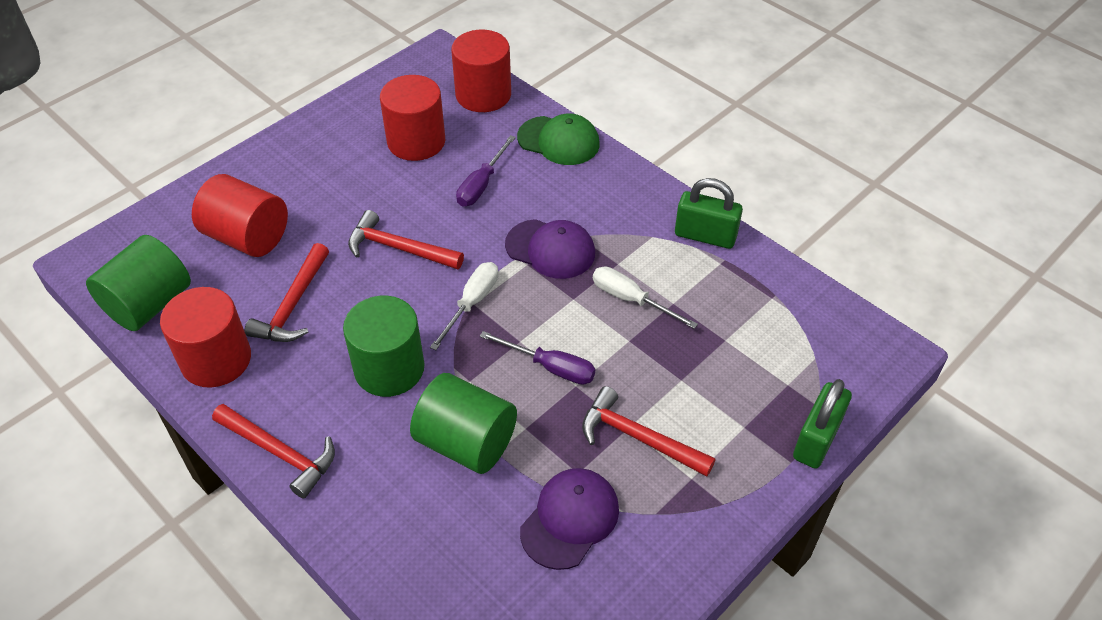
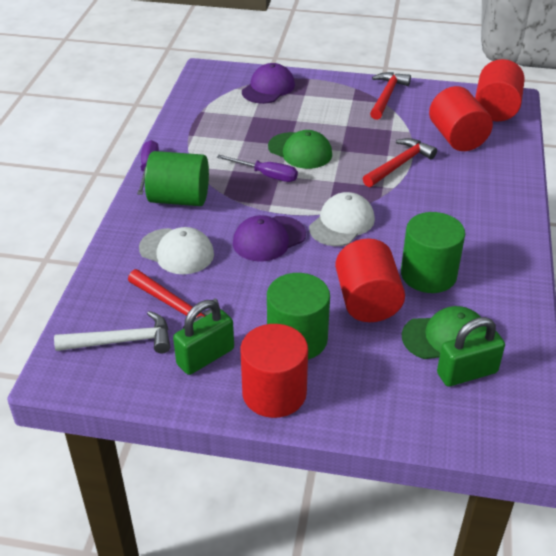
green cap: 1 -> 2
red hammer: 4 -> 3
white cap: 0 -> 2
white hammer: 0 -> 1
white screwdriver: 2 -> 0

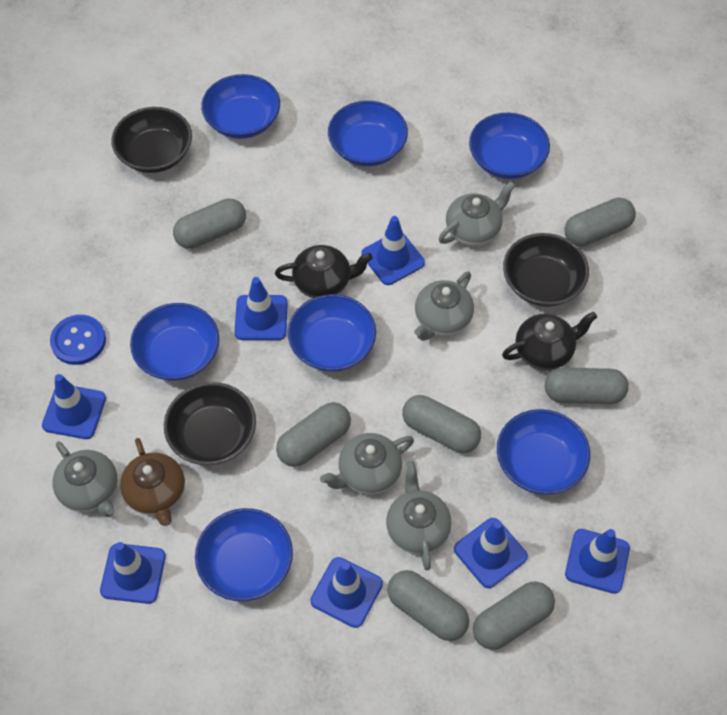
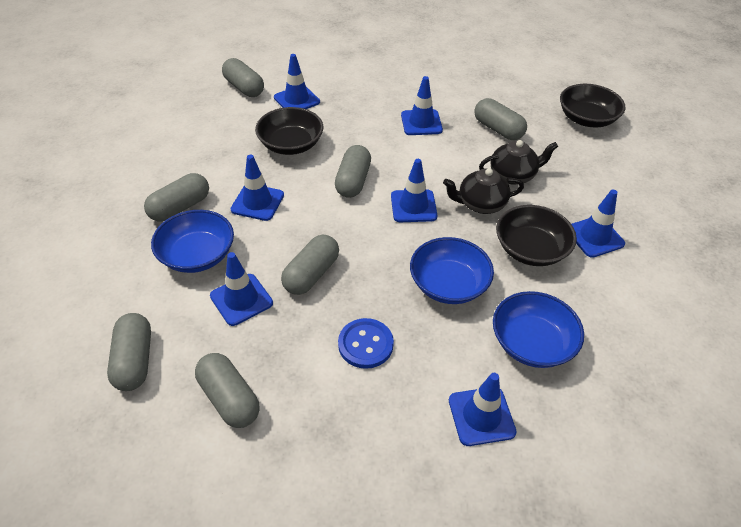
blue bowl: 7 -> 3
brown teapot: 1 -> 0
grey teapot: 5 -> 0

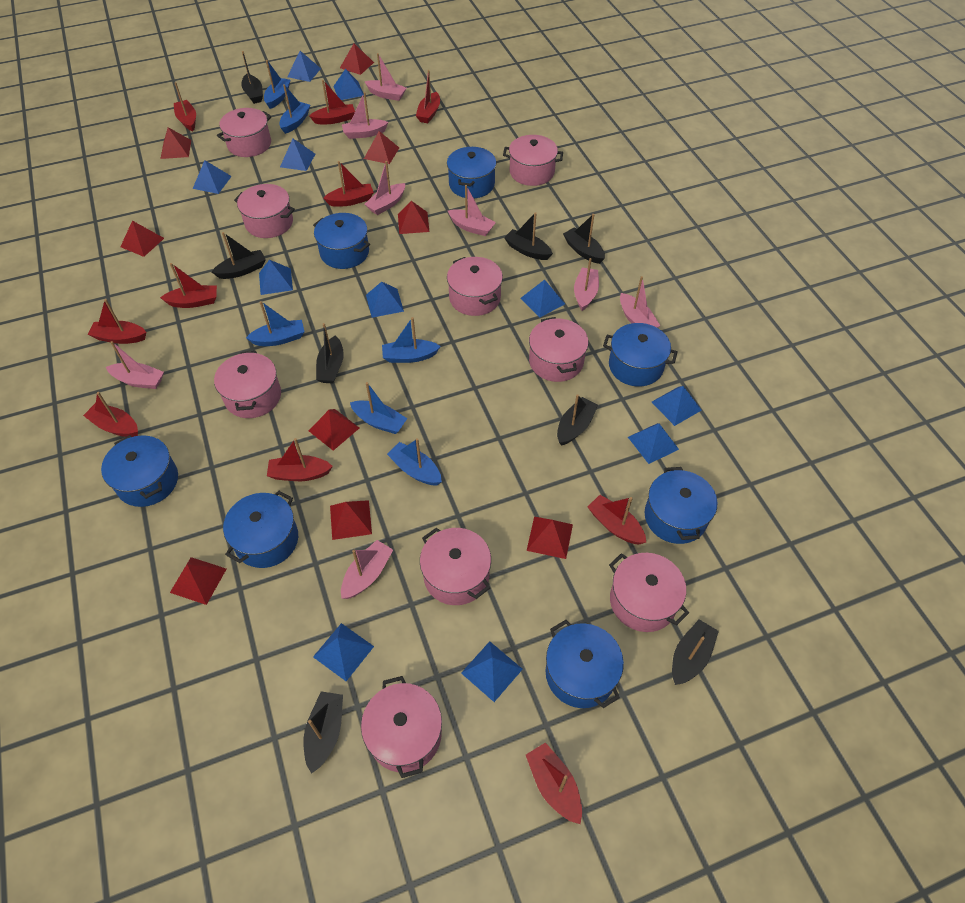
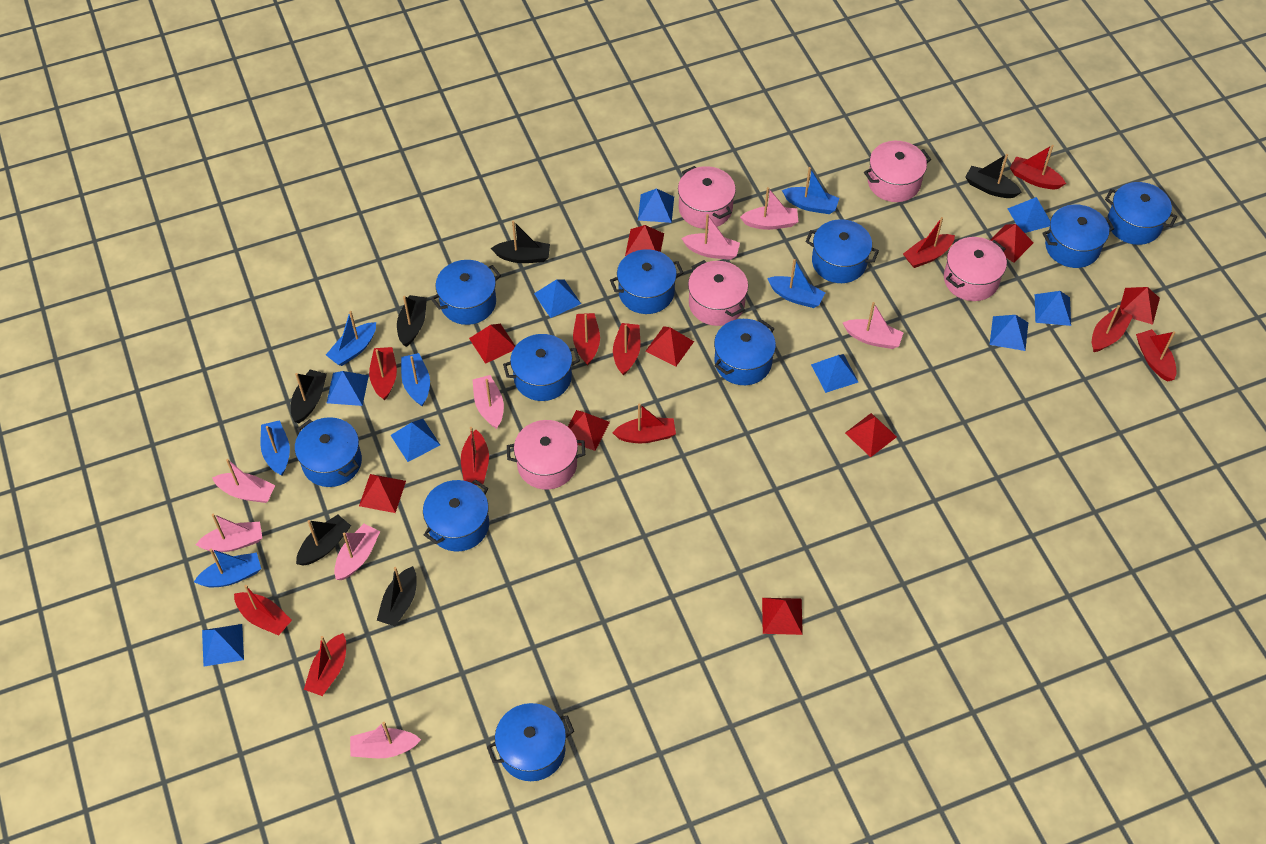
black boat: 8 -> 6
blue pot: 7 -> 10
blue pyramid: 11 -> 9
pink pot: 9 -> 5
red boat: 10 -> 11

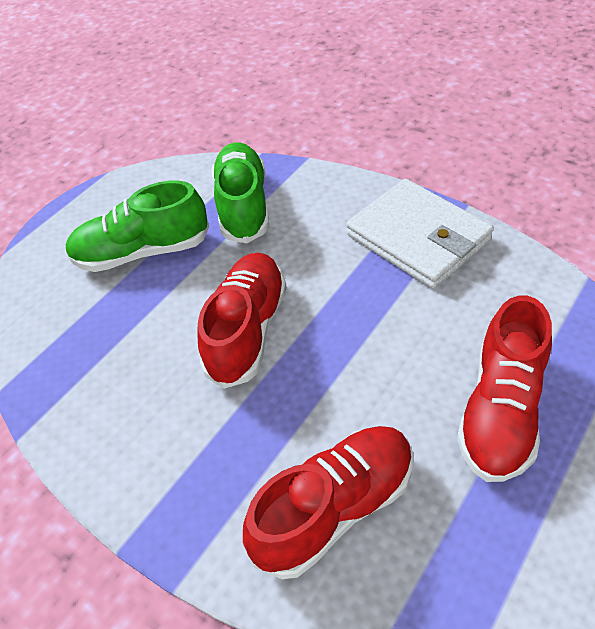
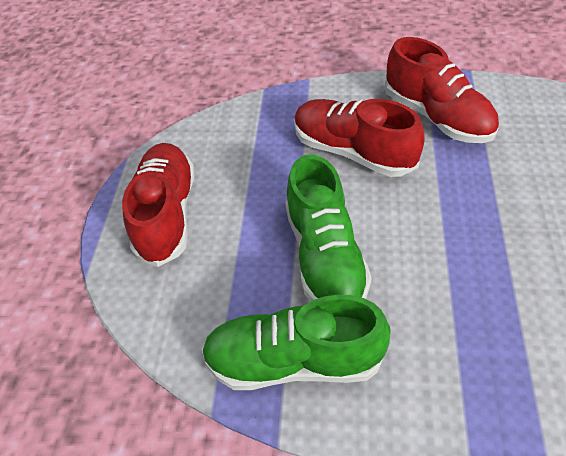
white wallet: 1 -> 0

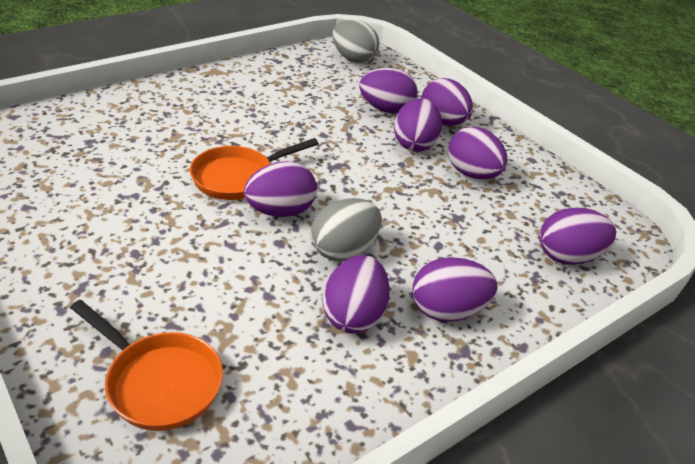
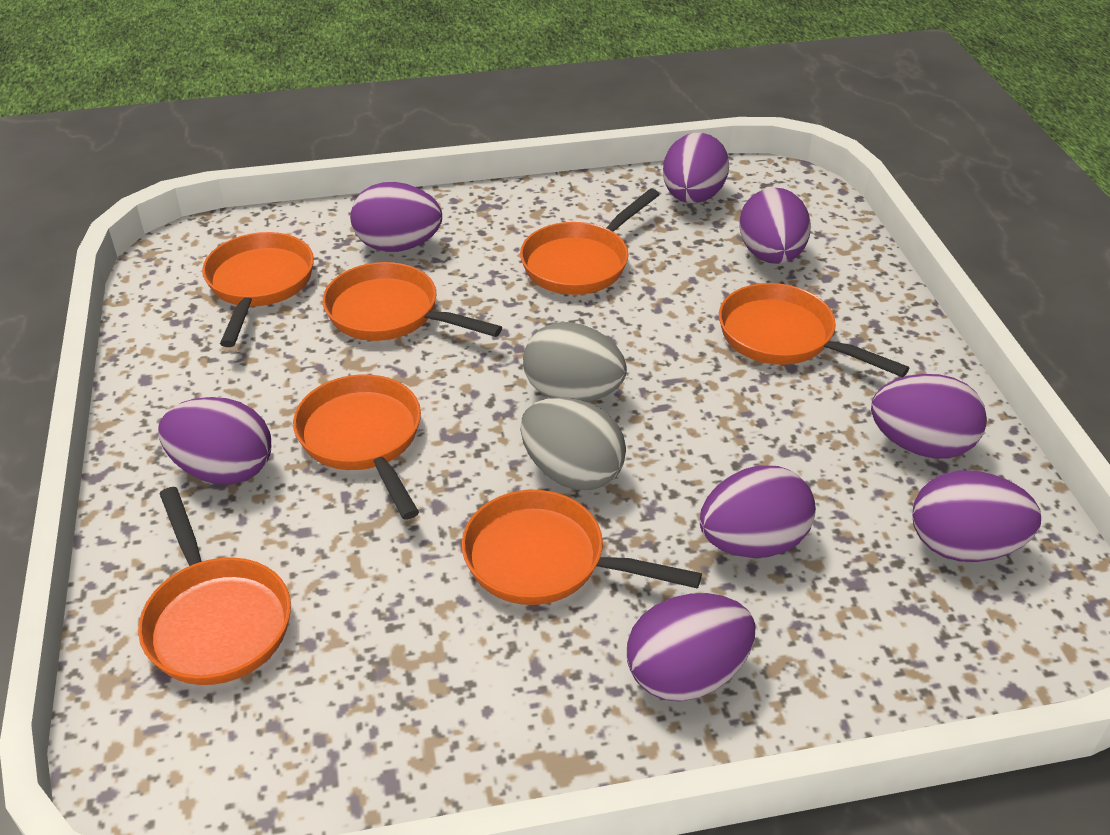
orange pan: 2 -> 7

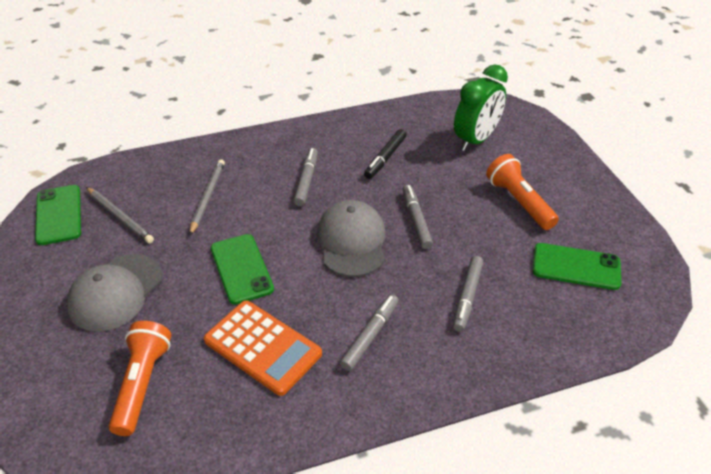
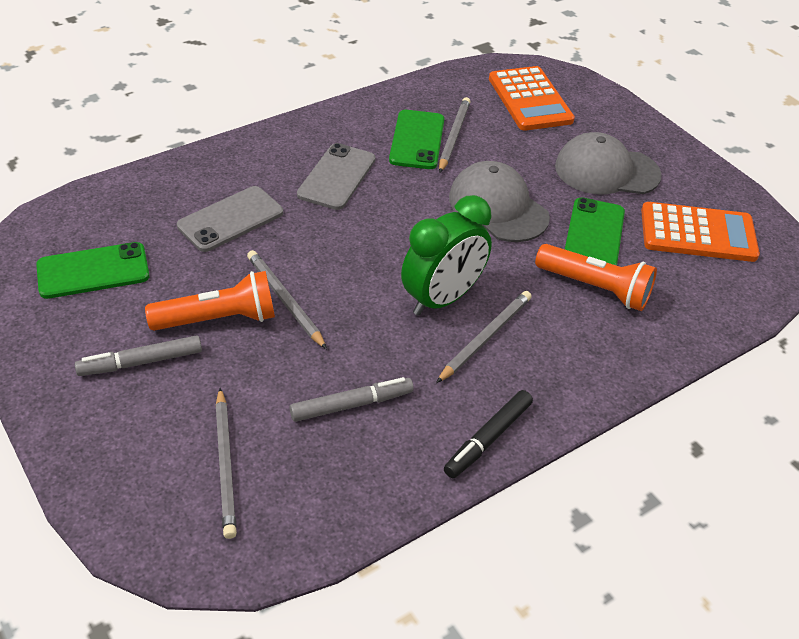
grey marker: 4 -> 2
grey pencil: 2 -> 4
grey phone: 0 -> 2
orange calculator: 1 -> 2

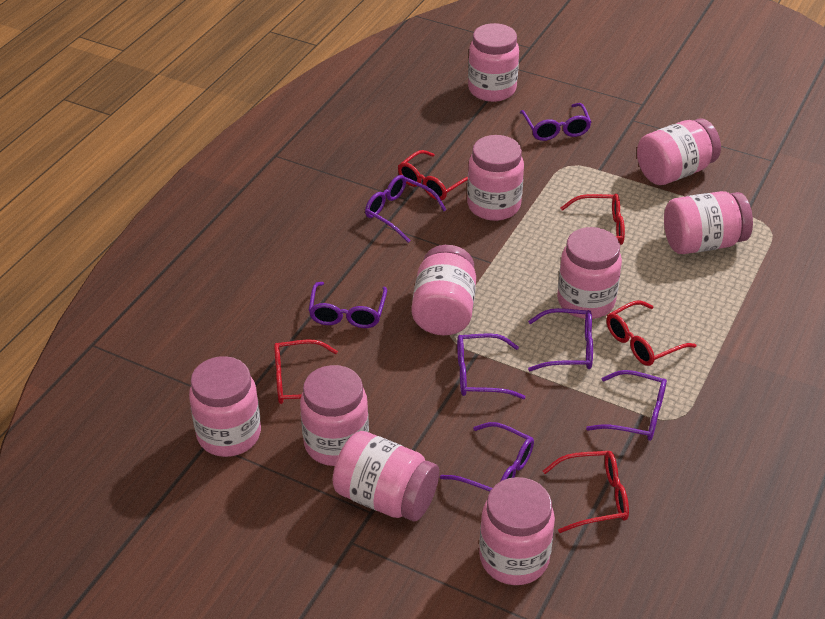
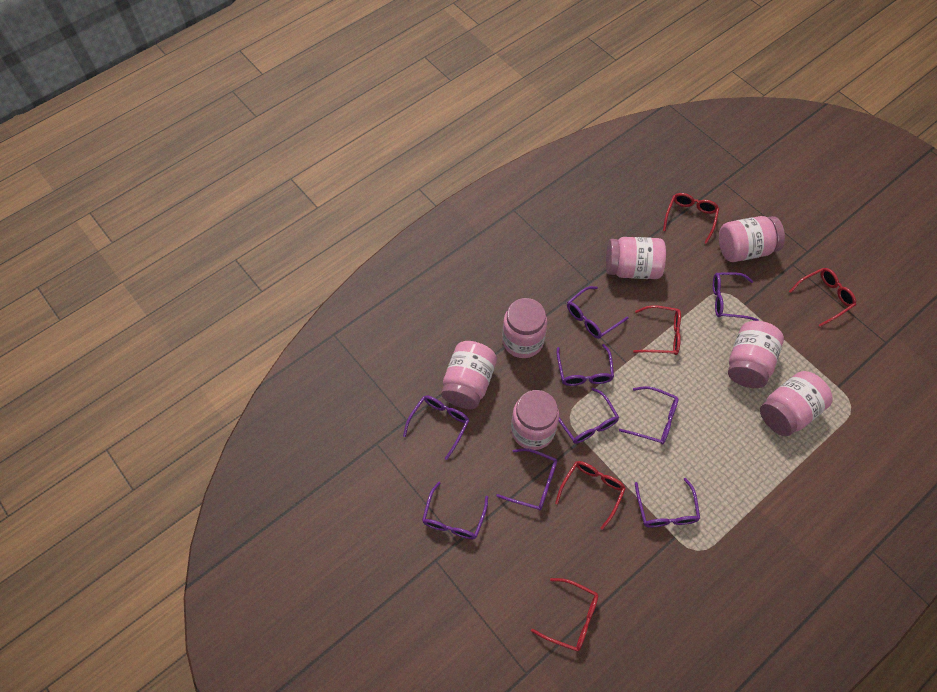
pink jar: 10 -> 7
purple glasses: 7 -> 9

● ● ● ● ●

Instructions to follow: The lines from the one containing "grey pencil: 2 -> 4" through the last line above are to be repeated exactly, and only those. Any pictures must be left out.

Answer:
grey pencil: 2 -> 4
grey phone: 0 -> 2
orange calculator: 1 -> 2

pink jar: 10 -> 7
purple glasses: 7 -> 9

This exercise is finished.